**Materials provided:**
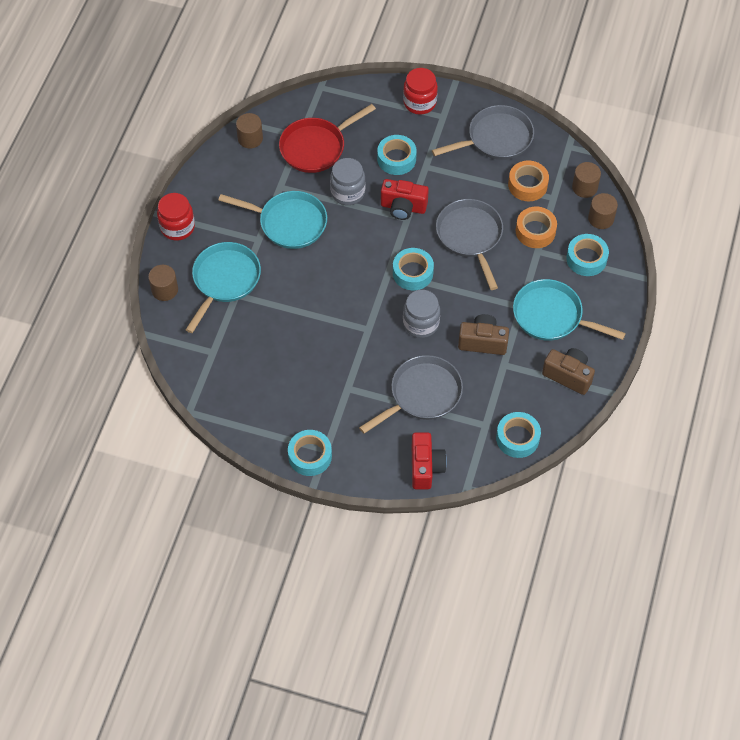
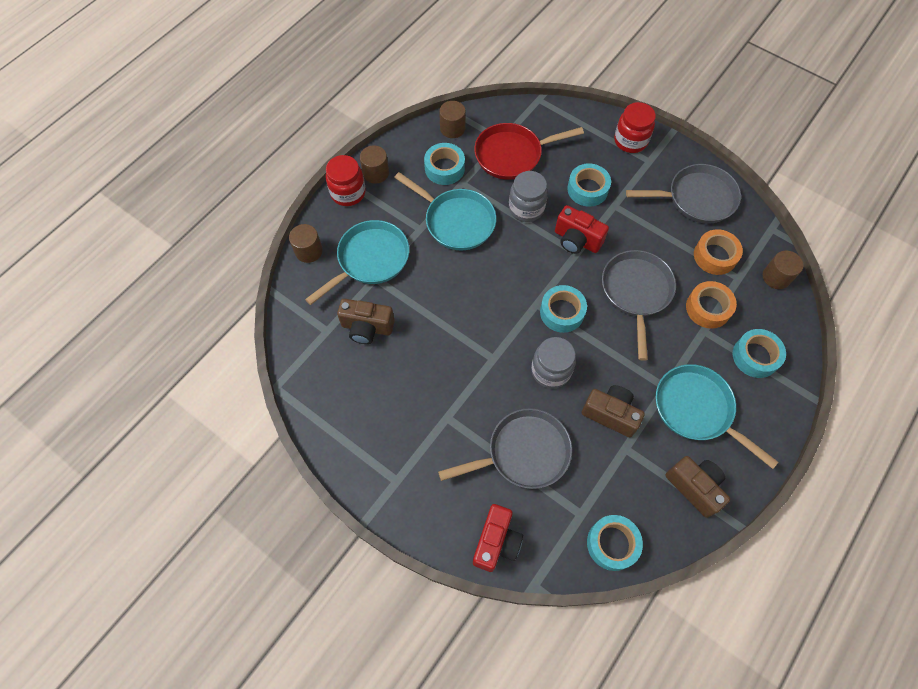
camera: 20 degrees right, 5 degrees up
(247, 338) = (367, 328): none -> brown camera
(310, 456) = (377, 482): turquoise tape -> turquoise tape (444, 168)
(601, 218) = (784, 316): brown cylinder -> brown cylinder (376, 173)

==

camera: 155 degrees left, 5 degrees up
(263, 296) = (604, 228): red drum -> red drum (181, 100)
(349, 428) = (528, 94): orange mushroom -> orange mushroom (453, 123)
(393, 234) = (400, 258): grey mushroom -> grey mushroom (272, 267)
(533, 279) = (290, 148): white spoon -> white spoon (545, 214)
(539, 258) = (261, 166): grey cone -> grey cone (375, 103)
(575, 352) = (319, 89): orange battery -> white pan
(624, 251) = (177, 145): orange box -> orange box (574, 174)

==

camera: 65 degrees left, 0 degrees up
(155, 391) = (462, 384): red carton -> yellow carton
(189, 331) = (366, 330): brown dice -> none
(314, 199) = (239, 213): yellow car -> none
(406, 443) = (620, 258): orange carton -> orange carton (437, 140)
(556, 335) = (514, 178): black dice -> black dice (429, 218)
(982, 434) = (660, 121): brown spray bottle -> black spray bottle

**Exercise description:**
From the records above, copy only the lines starting with the line that holds "(349, 428) = (528, 94): orange" and going on through the line that holds "(575, 352) = (319, 89): orange", exactly as written.

**Output below:**
(349, 428) = (528, 94): orange mushroom -> orange mushroom (453, 123)
(393, 234) = (400, 258): grey mushroom -> grey mushroom (272, 267)
(533, 279) = (290, 148): white spoon -> white spoon (545, 214)
(539, 258) = (261, 166): grey cone -> grey cone (375, 103)
(575, 352) = (319, 89): orange battery -> white pan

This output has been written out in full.